(Lines of data)

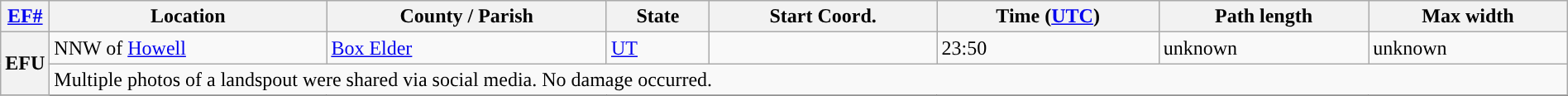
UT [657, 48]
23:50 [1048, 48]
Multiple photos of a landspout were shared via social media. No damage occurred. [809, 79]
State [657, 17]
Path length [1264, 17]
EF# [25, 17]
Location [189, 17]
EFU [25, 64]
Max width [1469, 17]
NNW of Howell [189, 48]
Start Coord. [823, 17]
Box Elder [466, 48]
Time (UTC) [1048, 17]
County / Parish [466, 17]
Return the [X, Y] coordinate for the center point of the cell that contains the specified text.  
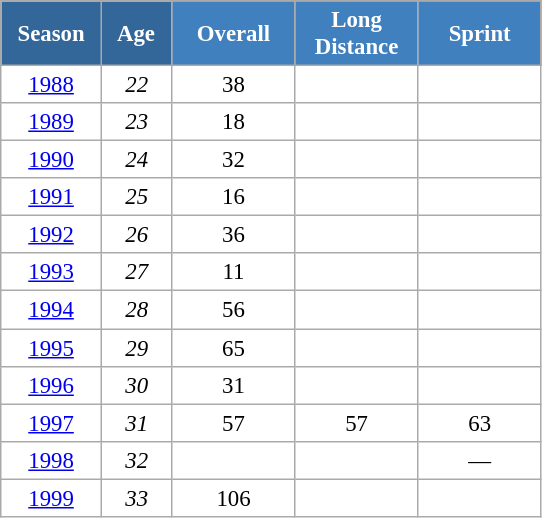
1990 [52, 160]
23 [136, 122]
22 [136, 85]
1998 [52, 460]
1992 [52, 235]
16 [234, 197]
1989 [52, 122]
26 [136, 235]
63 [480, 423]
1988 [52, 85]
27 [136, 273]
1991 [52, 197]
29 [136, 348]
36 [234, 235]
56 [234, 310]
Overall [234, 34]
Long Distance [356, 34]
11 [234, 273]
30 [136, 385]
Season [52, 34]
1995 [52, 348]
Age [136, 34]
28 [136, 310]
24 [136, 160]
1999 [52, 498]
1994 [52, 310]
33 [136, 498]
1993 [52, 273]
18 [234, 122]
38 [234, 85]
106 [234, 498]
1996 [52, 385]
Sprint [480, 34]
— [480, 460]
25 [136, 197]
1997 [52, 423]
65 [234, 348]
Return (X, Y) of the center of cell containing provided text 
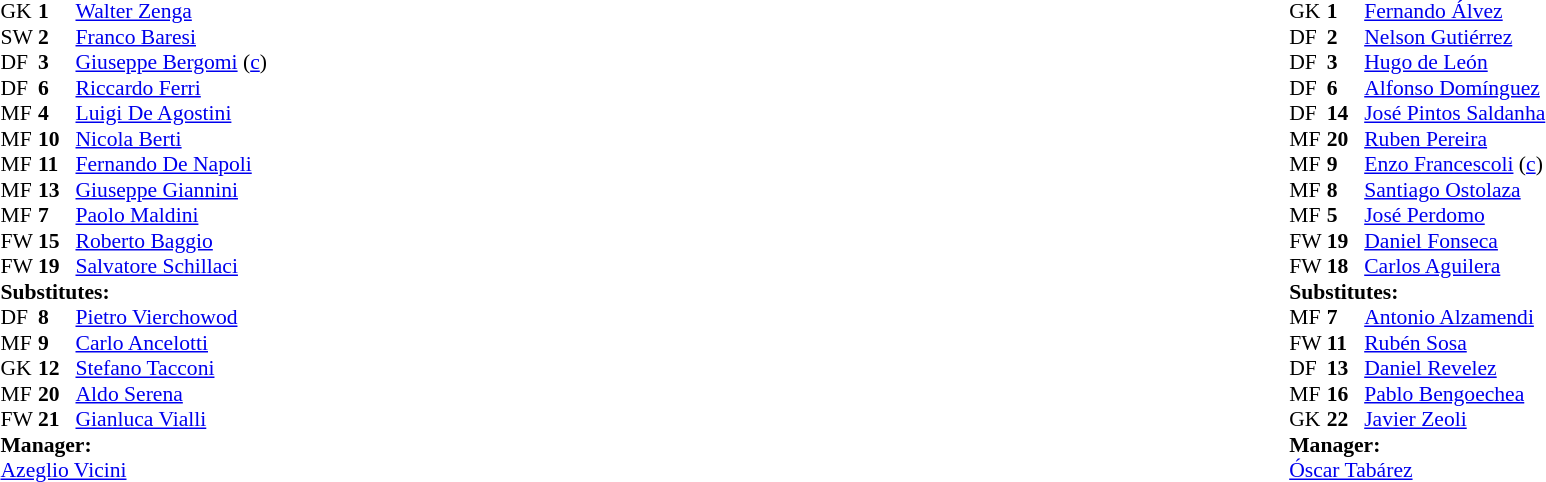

→ **Problem to solve**: Rewrite every line of the entries above as a numbered list, leaving out blank lines and the pictures.

→ **Task response**:
1. UT [657, 48]
2. 23:50 [1048, 48]
3. Multiple photos of a landspout were shared via social media. No damage occurred. [809, 79]
4. State [657, 17]
5. Path length [1264, 17]
6. EF# [25, 17]
7. Location [189, 17]
8. EFU [25, 64]
9. Max width [1469, 17]
10. NNW of Howell [189, 48]
11. Start Coord. [823, 17]
12. Box Elder [466, 48]
13. Time (UTC) [1048, 17]
14. County / Parish [466, 17]
15. Return the [X, Y] coordinate for the center point of the cell that contains the specified text.  
16. 1990 [52, 160]
17. 23 [136, 122]
18. 22 [136, 85]
19. 1998 [52, 460]
20. 1992 [52, 235]
21. 16 [234, 197]
22. 1989 [52, 122]
23. 26 [136, 235]
24. 63 [480, 423]
25. 1988 [52, 85]
26. 27 [136, 273]
27. 1991 [52, 197]
28. 29 [136, 348]
29. 36 [234, 235]
30. 56 [234, 310]
31. Overall [234, 34]
32. Long Distance [356, 34]
33. 11 [234, 273]
34. 30 [136, 385]
35. Season [52, 34]
36. 1995 [52, 348]
37. Age [136, 34]
38. 28 [136, 310]
39. 24 [136, 160]
40. 1999 [52, 498]
41. 1994 [52, 310]
42. 33 [136, 498]
43. 1993 [52, 273]
44. 18 [234, 122]
45. 38 [234, 85]
46. 106 [234, 498]
47. 1996 [52, 385]
48. Sprint [480, 34]
49. — [480, 460]
50. 25 [136, 197]
51. 1997 [52, 423]
52. 65 [234, 348]
53. Return (X, Y) of the center of cell containing provided text 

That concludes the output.